• [WHAT YOU NEED TO DO]: Everything in the listing except the pictures should be written out exactly.

________________________________________

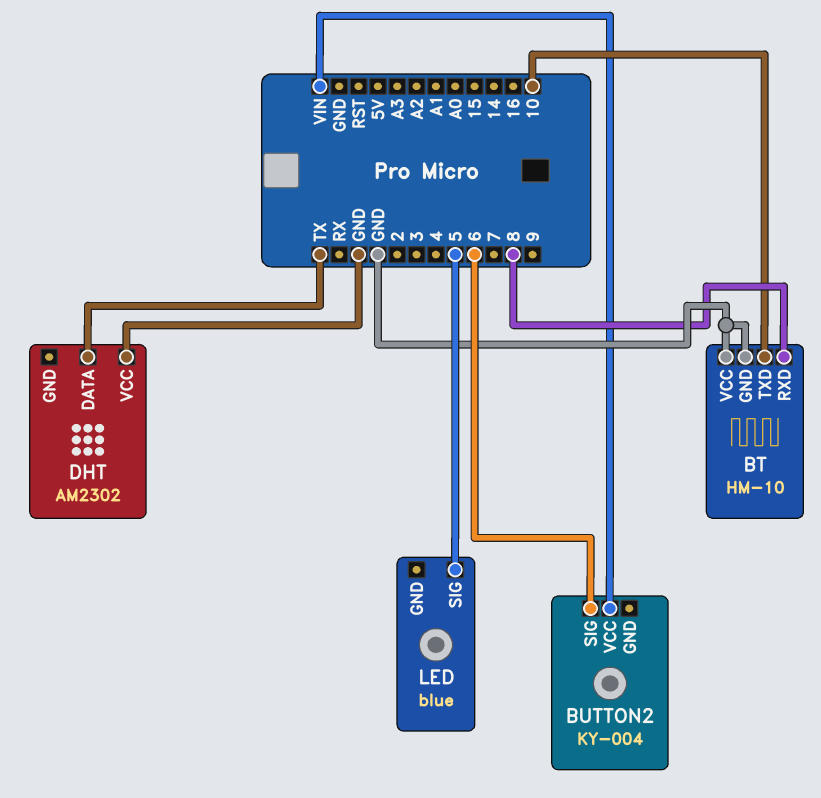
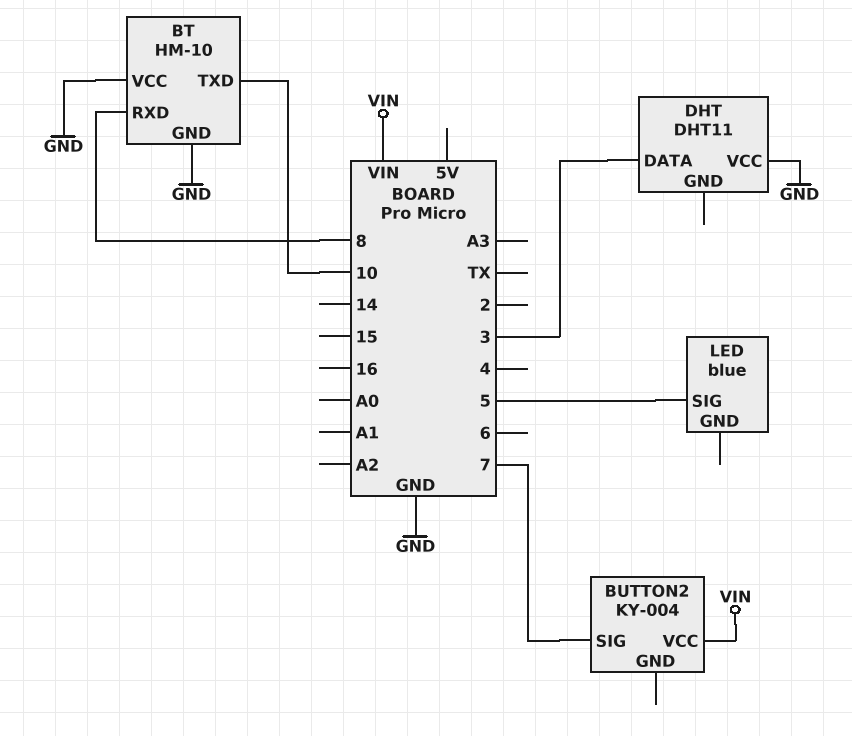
BUTTON2 pin SIG: 6 -> 7
DHT: AM2302 -> DHT11
DHT pin DATA: TX -> 3

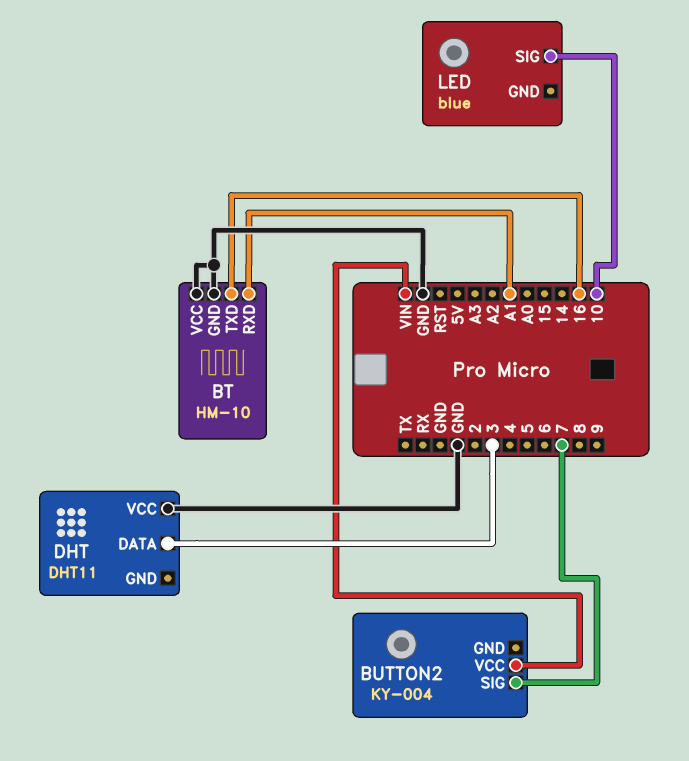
BT pin RXD: 8 -> A1
BT pin TXD: 10 -> 16
LED pin SIG: 5 -> 10

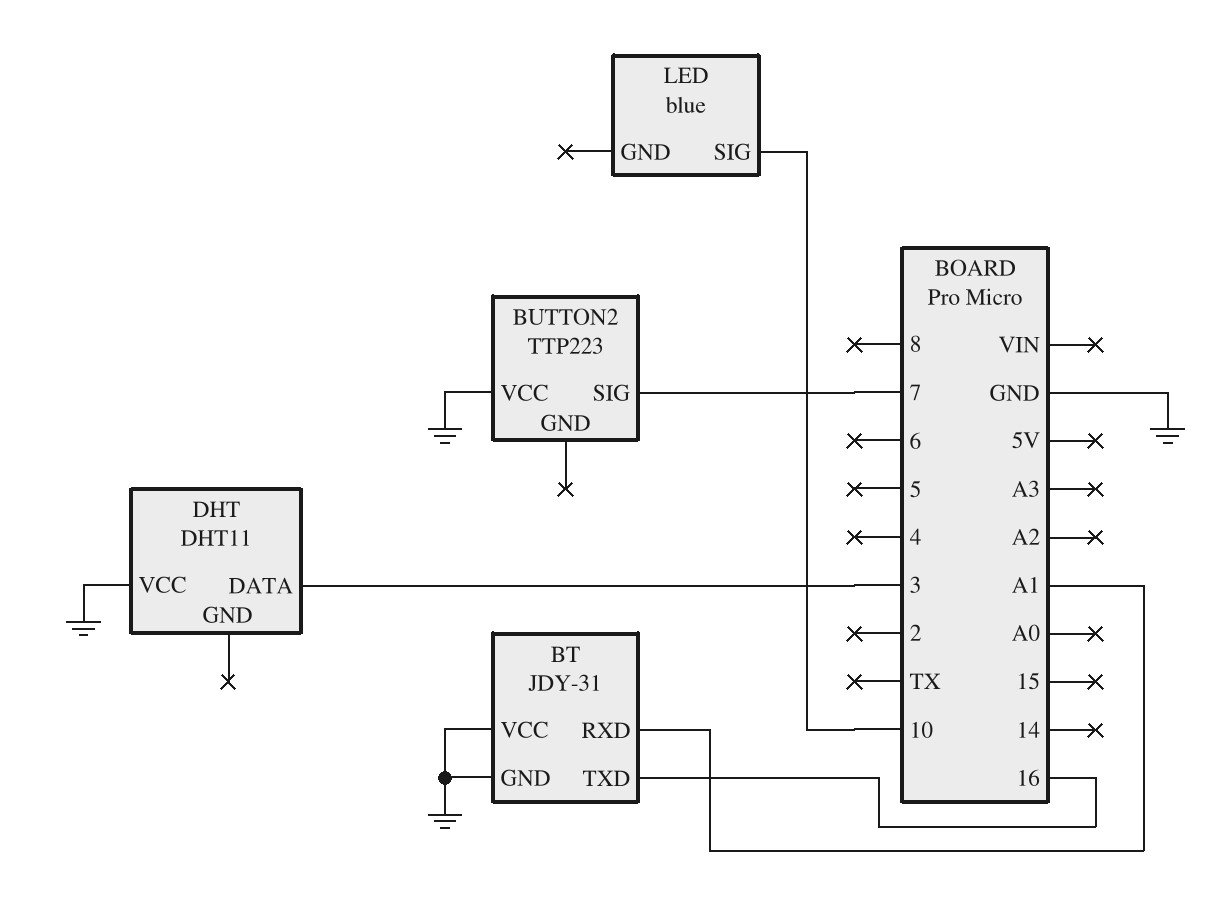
BT: HM-10 -> JDY-31
BUTTON2: KY-004 -> TTP223
BUTTON2 pin VCC: VIN -> GND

________________________________________

• [EXERCISE ANSWER]:
BUTTON2 pin SIG: 6 -> 7
DHT: AM2302 -> DHT11
DHT pin DATA: TX -> 3

BT pin RXD: 8 -> A1
BT pin TXD: 10 -> 16
LED pin SIG: 5 -> 10

BT: HM-10 -> JDY-31
BUTTON2: KY-004 -> TTP223
BUTTON2 pin VCC: VIN -> GND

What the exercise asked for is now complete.